**What to work on:**
Every record is to be printed exactly as it appears.

[Change detection data]
=-=-=

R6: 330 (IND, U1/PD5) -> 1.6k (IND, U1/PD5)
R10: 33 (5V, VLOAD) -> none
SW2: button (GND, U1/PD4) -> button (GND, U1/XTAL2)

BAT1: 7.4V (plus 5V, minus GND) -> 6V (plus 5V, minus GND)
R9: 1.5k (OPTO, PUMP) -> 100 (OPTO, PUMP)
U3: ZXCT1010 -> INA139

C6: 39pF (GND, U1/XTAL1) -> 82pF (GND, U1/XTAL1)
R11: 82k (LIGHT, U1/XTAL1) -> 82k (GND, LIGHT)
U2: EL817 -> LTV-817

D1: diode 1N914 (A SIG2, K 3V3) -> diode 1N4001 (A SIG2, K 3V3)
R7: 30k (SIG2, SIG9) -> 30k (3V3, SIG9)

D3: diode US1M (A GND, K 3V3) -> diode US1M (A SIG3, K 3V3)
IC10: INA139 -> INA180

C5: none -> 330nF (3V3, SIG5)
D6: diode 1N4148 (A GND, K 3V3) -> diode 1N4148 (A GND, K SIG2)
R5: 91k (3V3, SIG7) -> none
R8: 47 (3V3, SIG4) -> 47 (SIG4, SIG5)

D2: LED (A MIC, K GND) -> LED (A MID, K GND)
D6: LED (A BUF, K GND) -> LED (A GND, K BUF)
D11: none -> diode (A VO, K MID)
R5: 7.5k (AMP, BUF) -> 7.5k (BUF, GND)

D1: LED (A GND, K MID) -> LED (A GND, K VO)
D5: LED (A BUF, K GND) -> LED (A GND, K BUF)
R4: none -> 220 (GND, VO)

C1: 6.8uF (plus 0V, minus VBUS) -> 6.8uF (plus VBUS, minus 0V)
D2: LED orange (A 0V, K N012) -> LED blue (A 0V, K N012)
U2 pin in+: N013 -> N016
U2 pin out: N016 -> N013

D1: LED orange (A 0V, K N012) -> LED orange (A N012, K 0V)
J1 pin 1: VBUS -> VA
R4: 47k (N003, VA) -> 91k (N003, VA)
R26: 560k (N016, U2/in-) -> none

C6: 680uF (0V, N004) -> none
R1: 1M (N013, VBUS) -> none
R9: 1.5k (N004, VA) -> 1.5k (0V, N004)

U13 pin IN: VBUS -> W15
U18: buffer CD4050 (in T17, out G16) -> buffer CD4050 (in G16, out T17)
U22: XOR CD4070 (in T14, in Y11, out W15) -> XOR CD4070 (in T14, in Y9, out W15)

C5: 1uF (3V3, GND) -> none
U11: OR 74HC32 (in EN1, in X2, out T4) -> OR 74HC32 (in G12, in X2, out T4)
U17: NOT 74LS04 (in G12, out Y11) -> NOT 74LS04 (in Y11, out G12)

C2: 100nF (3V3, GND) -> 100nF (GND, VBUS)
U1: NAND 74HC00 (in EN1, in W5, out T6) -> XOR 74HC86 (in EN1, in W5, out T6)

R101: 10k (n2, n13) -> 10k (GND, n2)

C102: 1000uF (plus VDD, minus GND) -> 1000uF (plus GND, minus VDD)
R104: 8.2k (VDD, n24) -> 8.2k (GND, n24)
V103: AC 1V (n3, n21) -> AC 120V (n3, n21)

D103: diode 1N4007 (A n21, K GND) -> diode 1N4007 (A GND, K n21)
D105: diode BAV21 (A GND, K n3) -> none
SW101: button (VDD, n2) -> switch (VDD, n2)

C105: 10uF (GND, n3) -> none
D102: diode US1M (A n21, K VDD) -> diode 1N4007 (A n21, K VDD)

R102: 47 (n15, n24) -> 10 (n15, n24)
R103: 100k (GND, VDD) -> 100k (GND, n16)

=-=-=

**Exercise response:**
R6: 330 (IND, U1/PD5) -> 1.6k (IND, U1/PD5)
R10: 33 (5V, VLOAD) -> none
SW2: button (GND, U1/PD4) -> button (GND, U1/XTAL2)

BAT1: 7.4V (plus 5V, minus GND) -> 6V (plus 5V, minus GND)
R9: 1.5k (OPTO, PUMP) -> 100 (OPTO, PUMP)
U3: ZXCT1010 -> INA139

C6: 39pF (GND, U1/XTAL1) -> 82pF (GND, U1/XTAL1)
R11: 82k (LIGHT, U1/XTAL1) -> 82k (GND, LIGHT)
U2: EL817 -> LTV-817

D1: diode 1N914 (A SIG2, K 3V3) -> diode 1N4001 (A SIG2, K 3V3)
R7: 30k (SIG2, SIG9) -> 30k (3V3, SIG9)

D3: diode US1M (A GND, K 3V3) -> diode US1M (A SIG3, K 3V3)
IC10: INA139 -> INA180

C5: none -> 330nF (3V3, SIG5)
D6: diode 1N4148 (A GND, K 3V3) -> diode 1N4148 (A GND, K SIG2)
R5: 91k (3V3, SIG7) -> none
R8: 47 (3V3, SIG4) -> 47 (SIG4, SIG5)

D2: LED (A MIC, K GND) -> LED (A MID, K GND)
D6: LED (A BUF, K GND) -> LED (A GND, K BUF)
D11: none -> diode (A VO, K MID)
R5: 7.5k (AMP, BUF) -> 7.5k (BUF, GND)

D1: LED (A GND, K MID) -> LED (A GND, K VO)
D5: LED (A BUF, K GND) -> LED (A GND, K BUF)
R4: none -> 220 (GND, VO)

C1: 6.8uF (plus 0V, minus VBUS) -> 6.8uF (plus VBUS, minus 0V)
D2: LED orange (A 0V, K N012) -> LED blue (A 0V, K N012)
U2 pin in+: N013 -> N016
U2 pin out: N016 -> N013

D1: LED orange (A 0V, K N012) -> LED orange (A N012, K 0V)
J1 pin 1: VBUS -> VA
R4: 47k (N003, VA) -> 91k (N003, VA)
R26: 560k (N016, U2/in-) -> none

C6: 680uF (0V, N004) -> none
R1: 1M (N013, VBUS) -> none
R9: 1.5k (N004, VA) -> 1.5k (0V, N004)

U13 pin IN: VBUS -> W15
U18: buffer CD4050 (in T17, out G16) -> buffer CD4050 (in G16, out T17)
U22: XOR CD4070 (in T14, in Y11, out W15) -> XOR CD4070 (in T14, in Y9, out W15)

C5: 1uF (3V3, GND) -> none
U11: OR 74HC32 (in EN1, in X2, out T4) -> OR 74HC32 (in G12, in X2, out T4)
U17: NOT 74LS04 (in G12, out Y11) -> NOT 74LS04 (in Y11, out G12)

C2: 100nF (3V3, GND) -> 100nF (GND, VBUS)
U1: NAND 74HC00 (in EN1, in W5, out T6) -> XOR 74HC86 (in EN1, in W5, out T6)

R101: 10k (n2, n13) -> 10k (GND, n2)

C102: 1000uF (plus VDD, minus GND) -> 1000uF (plus GND, minus VDD)
R104: 8.2k (VDD, n24) -> 8.2k (GND, n24)
V103: AC 1V (n3, n21) -> AC 120V (n3, n21)

D103: diode 1N4007 (A n21, K GND) -> diode 1N4007 (A GND, K n21)
D105: diode BAV21 (A GND, K n3) -> none
SW101: button (VDD, n2) -> switch (VDD, n2)

C105: 10uF (GND, n3) -> none
D102: diode US1M (A n21, K VDD) -> diode 1N4007 (A n21, K VDD)

R102: 47 (n15, n24) -> 10 (n15, n24)
R103: 100k (GND, VDD) -> 100k (GND, n16)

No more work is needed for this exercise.